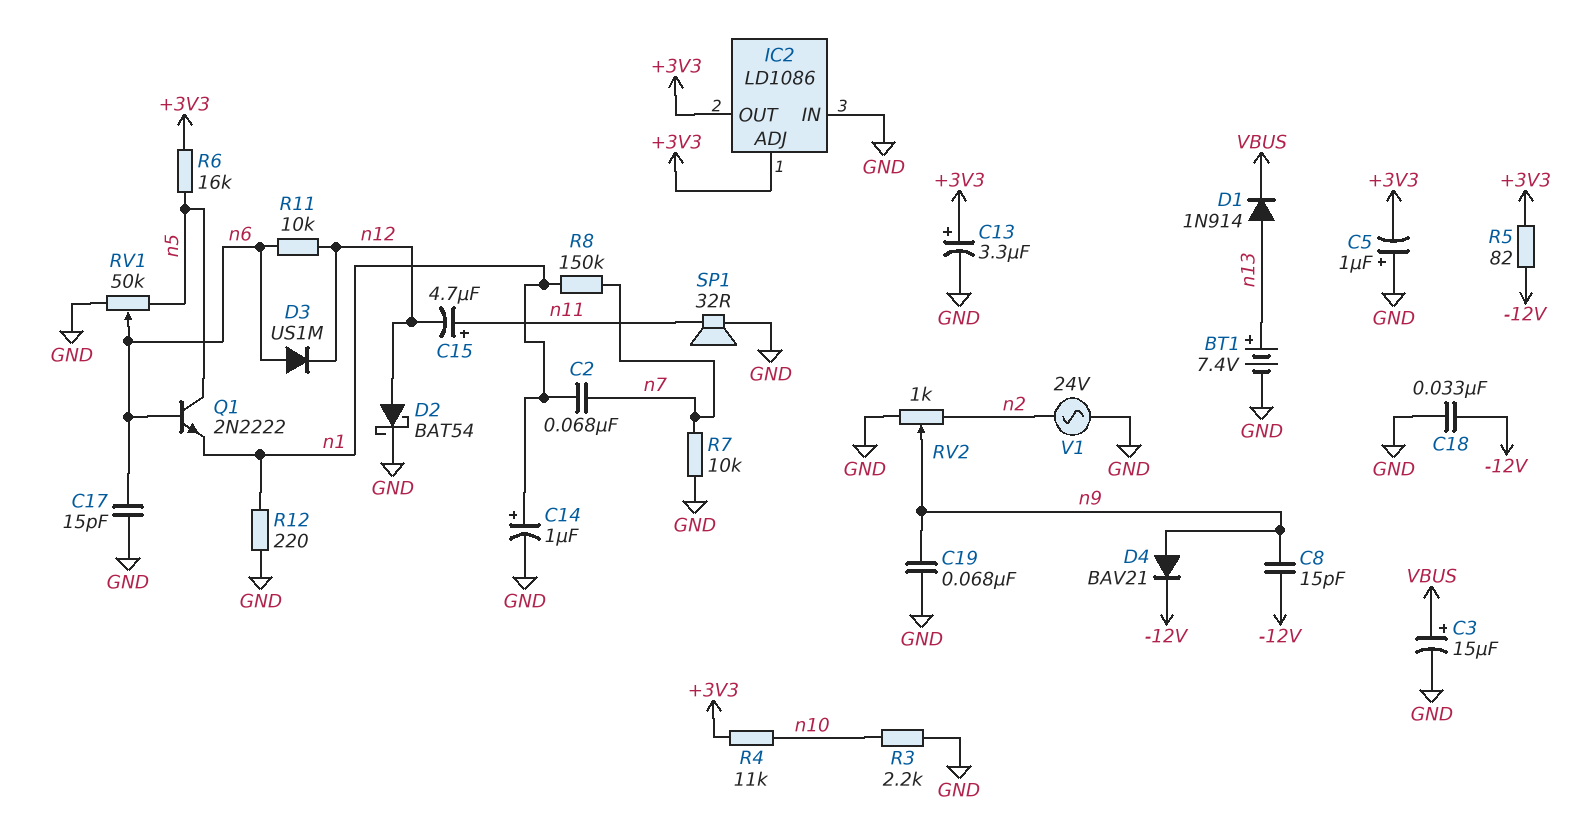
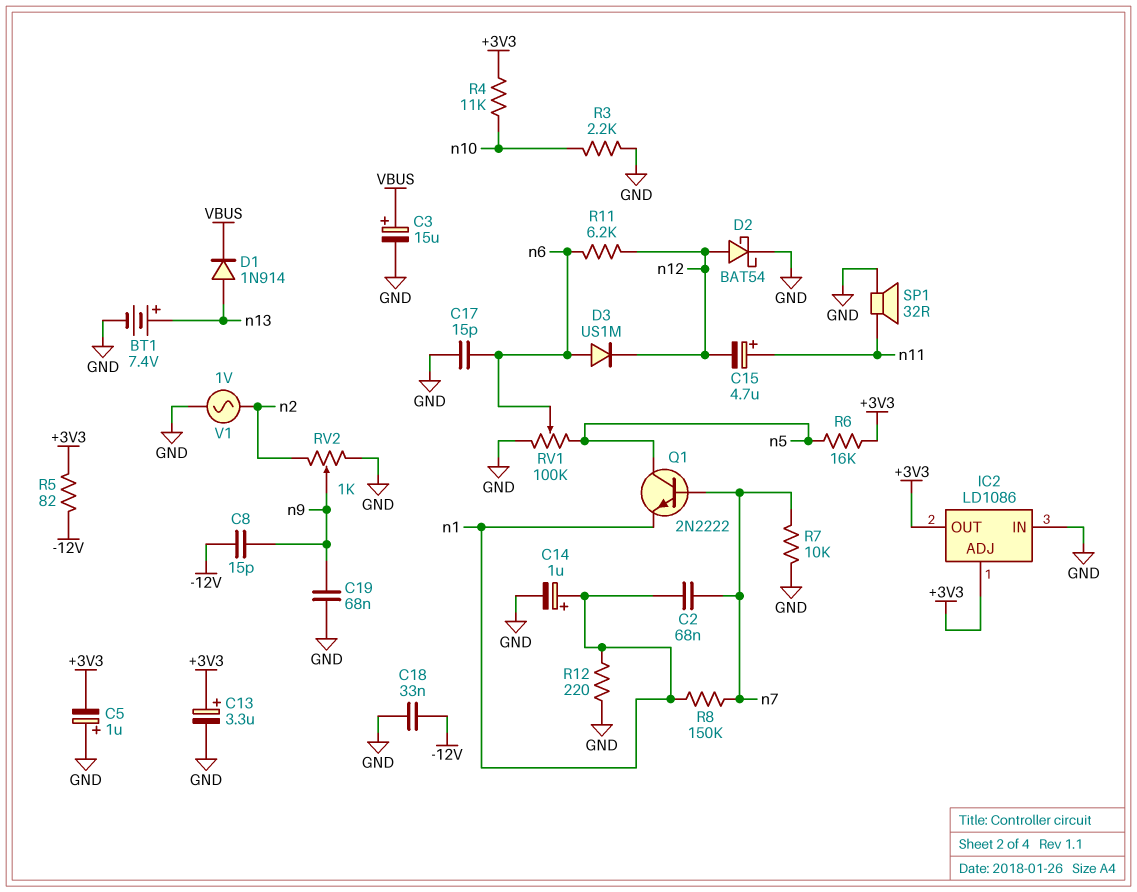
D4: diode BAV21 (A n9, K -12V) -> none
Q1: NPN 2N2222 (B n6, C n5, E n1) -> NPN 2N2222 (B n7, C n5, E n1)
R11: 10k (n6, n12) -> 6.2k (n6, n12)
RV1: 50k (GND, n5, wiper n6) -> 100k (GND, n5, wiper n6)
V1: AC 24V (GND, n2) -> AC 1V (GND, n2)

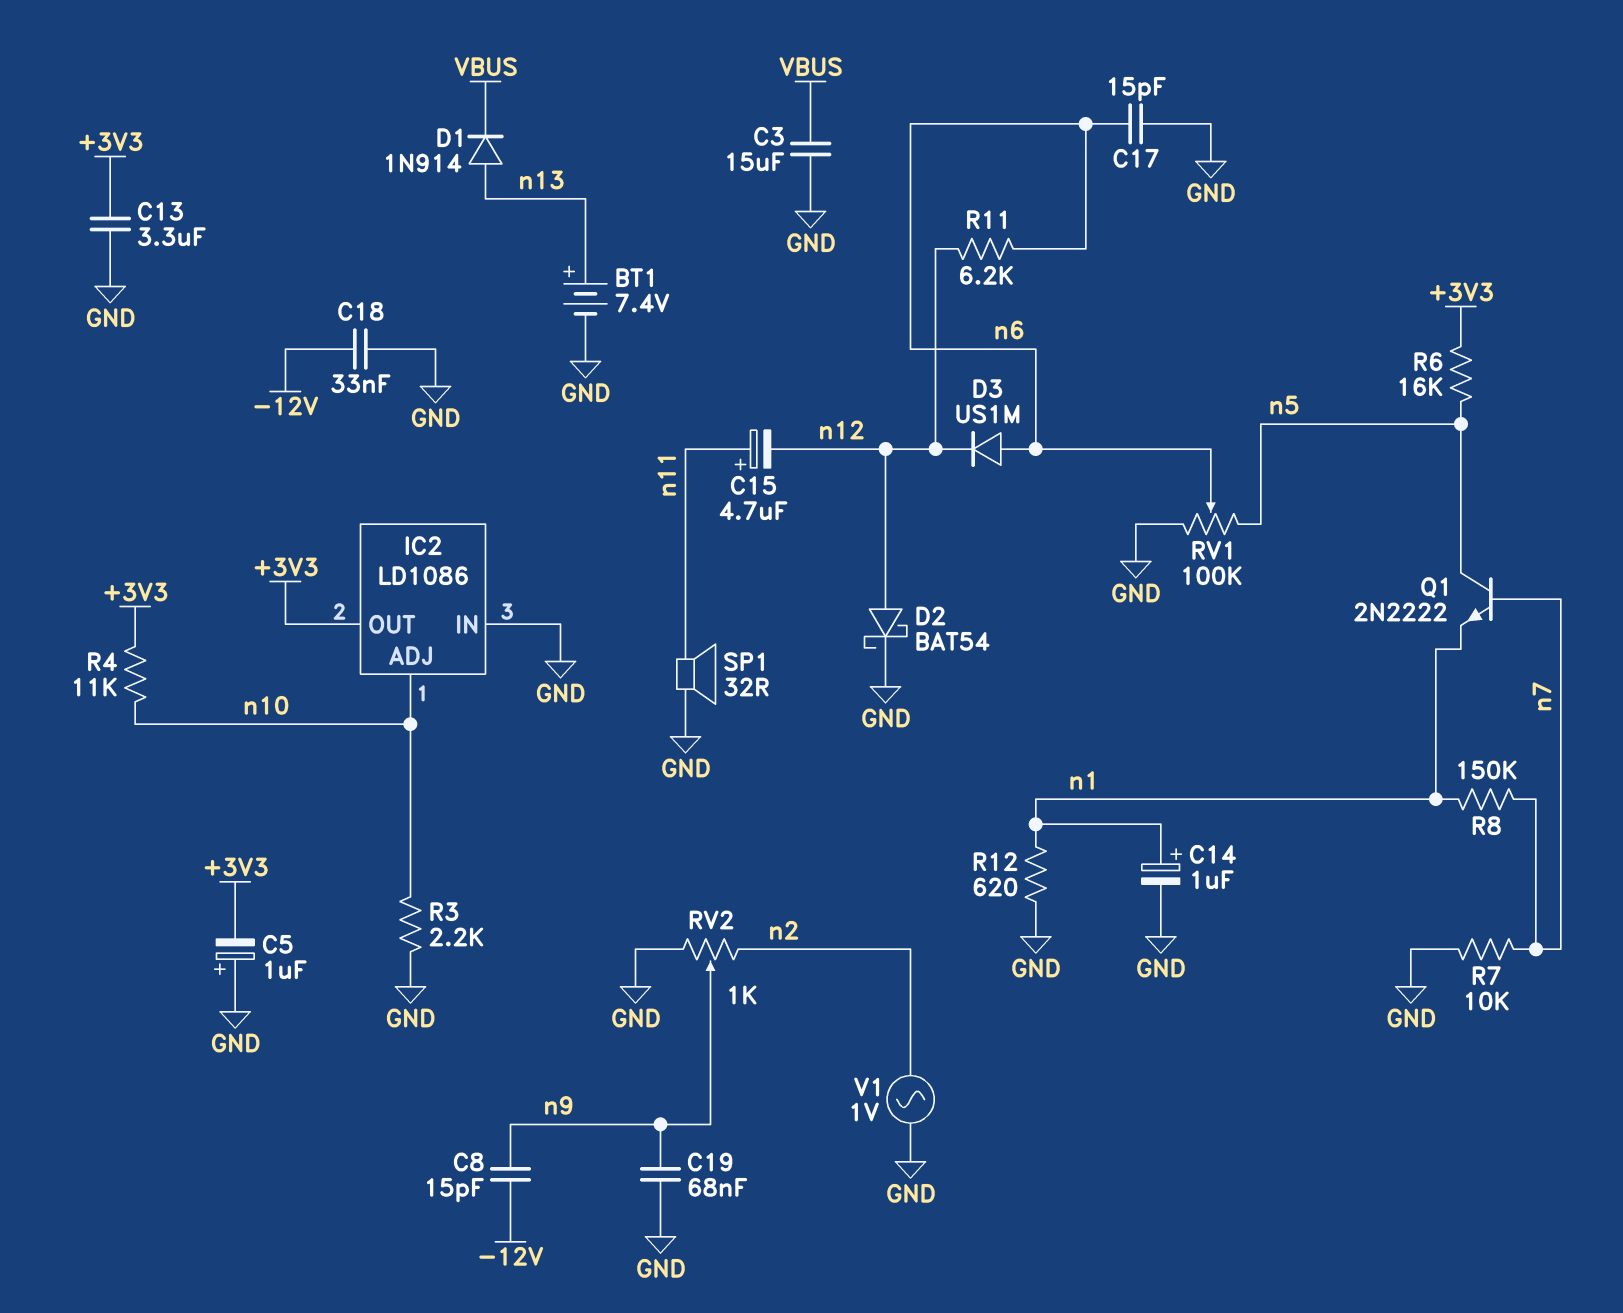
C2: 68nF (n1, n7) -> none
C3: 15uF (plus VBUS, minus GND) -> 15uF (GND, VBUS)
C13: 3.3uF (plus +3V3, minus GND) -> 3.3uF (+3V3, GND)
IC2 pin ADJ: +3V3 -> n10
R5: 82 (+3V3, -12V) -> none
R12: 220 (GND, n1) -> 620 (GND, n1)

··········

Activity: The result should be every line that contains "none", copied from the entries.

Answer to the problem:
D4: diode BAV21 (A n9, K -12V) -> none
C2: 68nF (n1, n7) -> none
R5: 82 (+3V3, -12V) -> none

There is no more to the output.